Your objective:
Print the entries exactly; skip the pictures.

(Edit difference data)
>>
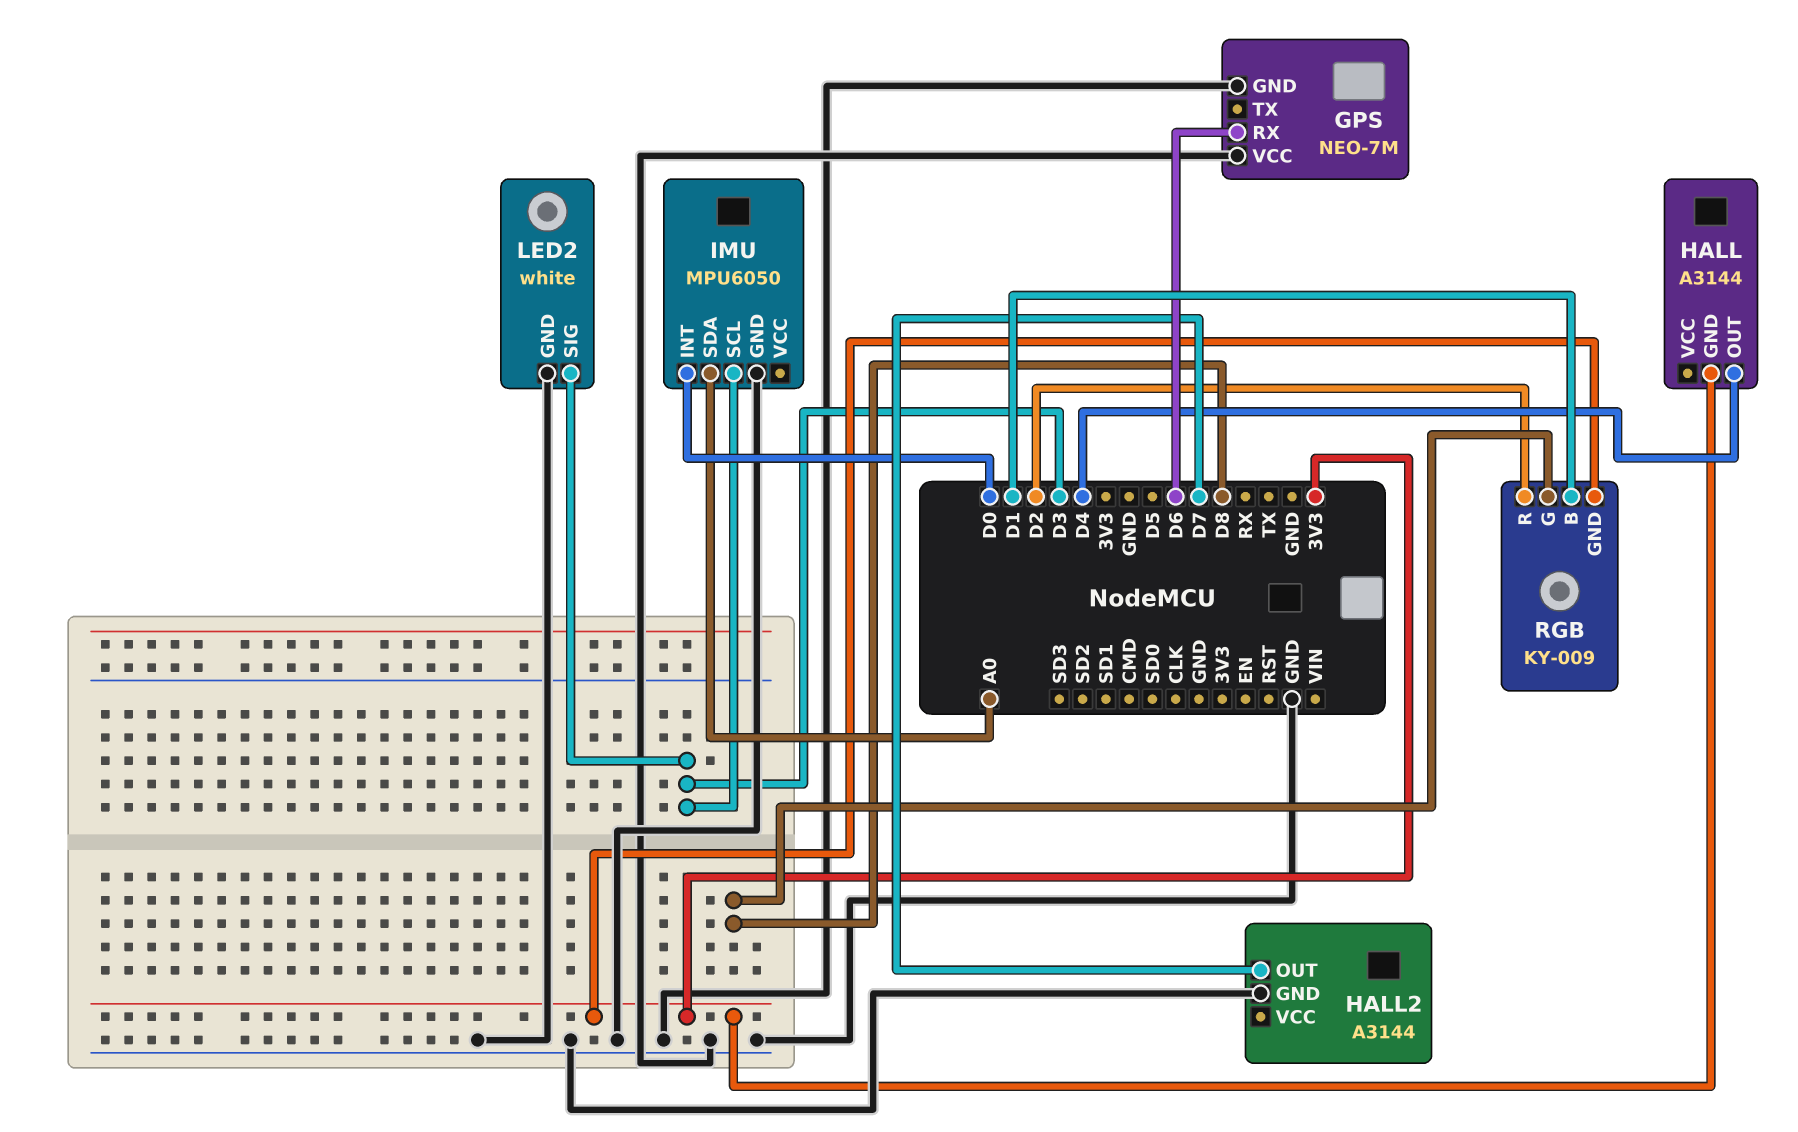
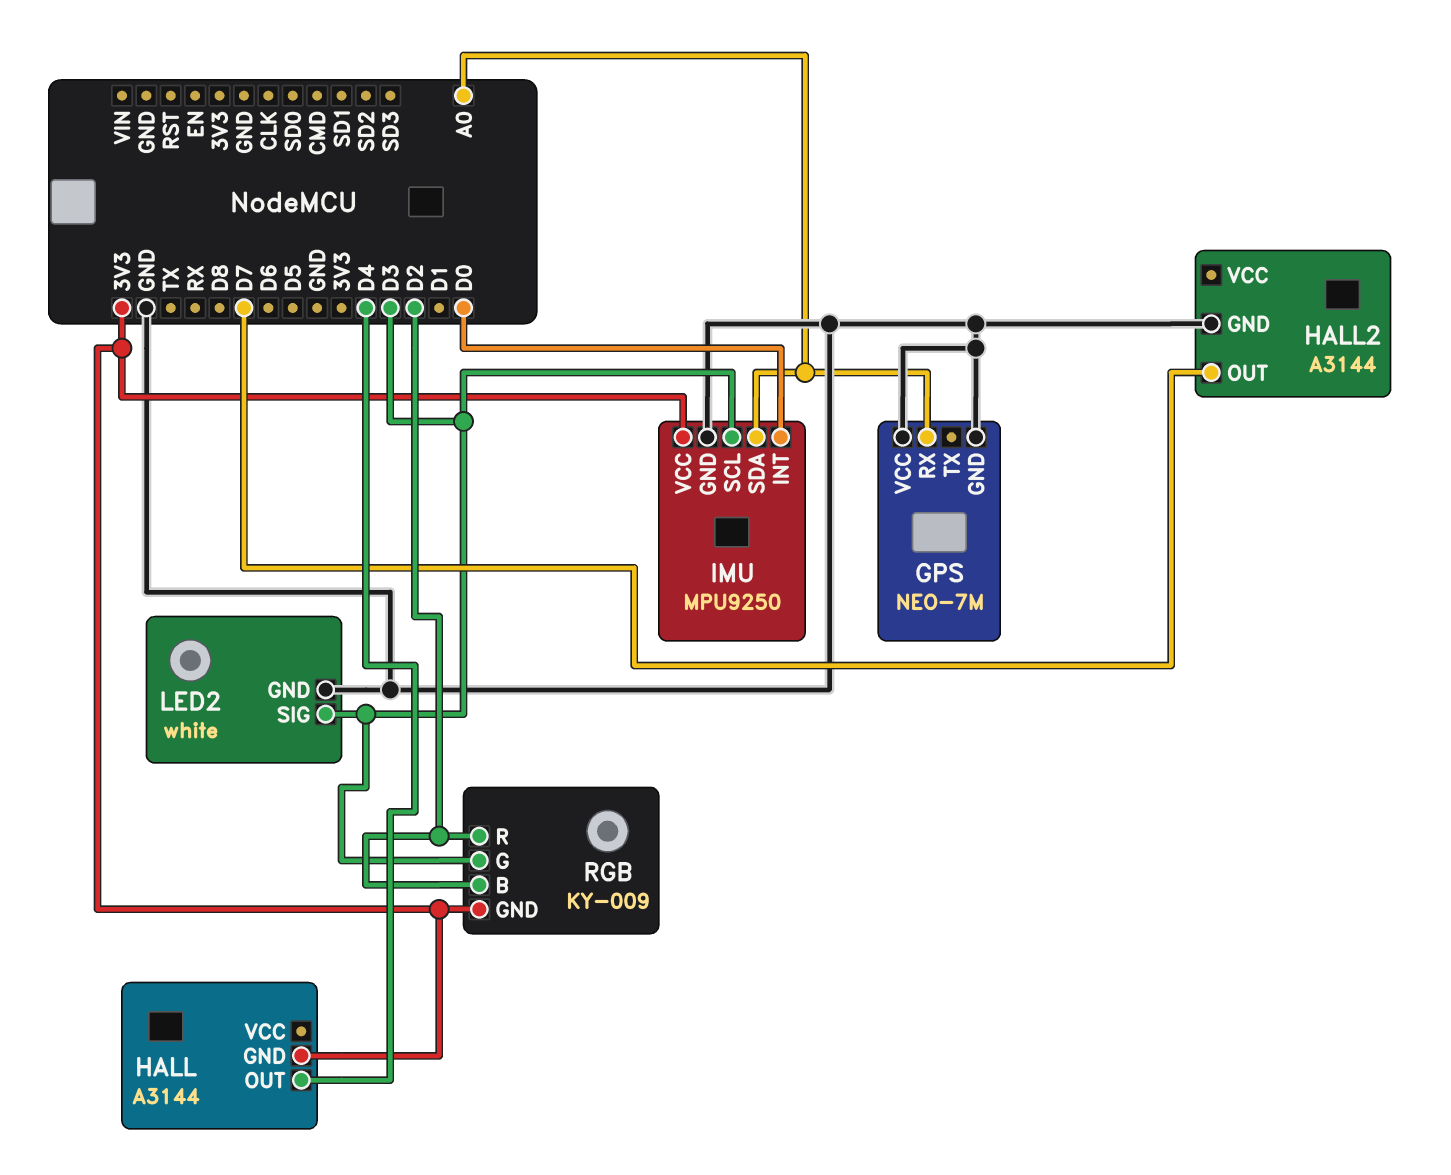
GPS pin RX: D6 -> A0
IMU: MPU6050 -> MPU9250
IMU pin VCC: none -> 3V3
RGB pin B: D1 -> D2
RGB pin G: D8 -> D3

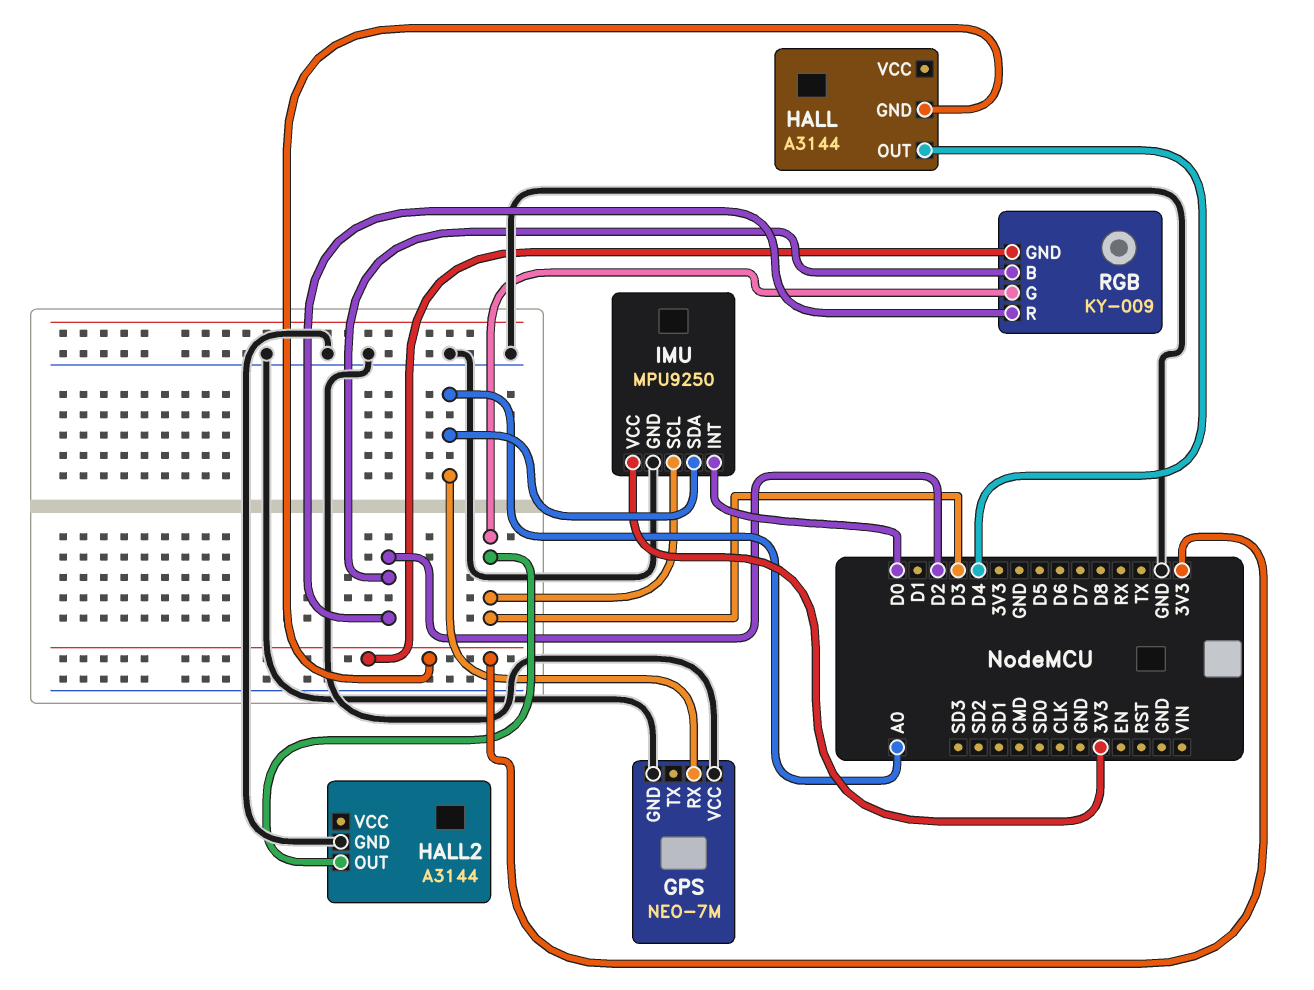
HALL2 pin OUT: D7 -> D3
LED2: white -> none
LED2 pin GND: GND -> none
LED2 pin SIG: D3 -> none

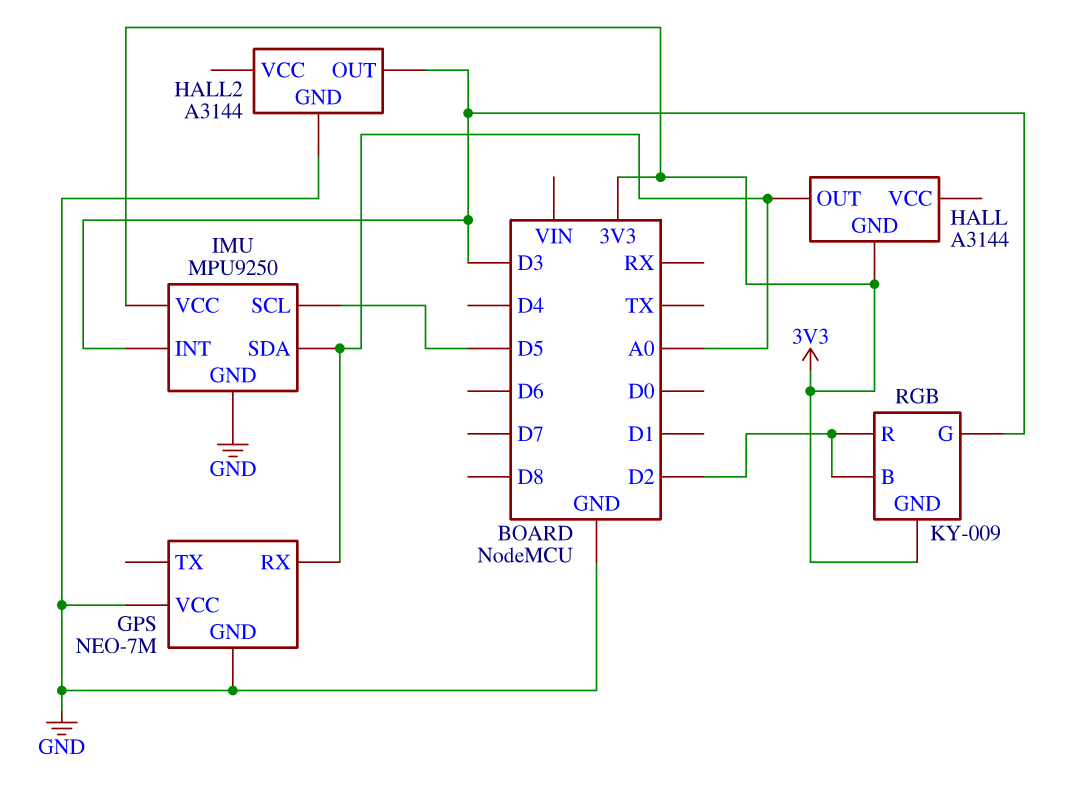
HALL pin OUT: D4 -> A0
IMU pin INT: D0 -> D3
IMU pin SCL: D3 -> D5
<<
Task response:
GPS pin RX: D6 -> A0
IMU: MPU6050 -> MPU9250
IMU pin VCC: none -> 3V3
RGB pin B: D1 -> D2
RGB pin G: D8 -> D3

HALL2 pin OUT: D7 -> D3
LED2: white -> none
LED2 pin GND: GND -> none
LED2 pin SIG: D3 -> none

HALL pin OUT: D4 -> A0
IMU pin INT: D0 -> D3
IMU pin SCL: D3 -> D5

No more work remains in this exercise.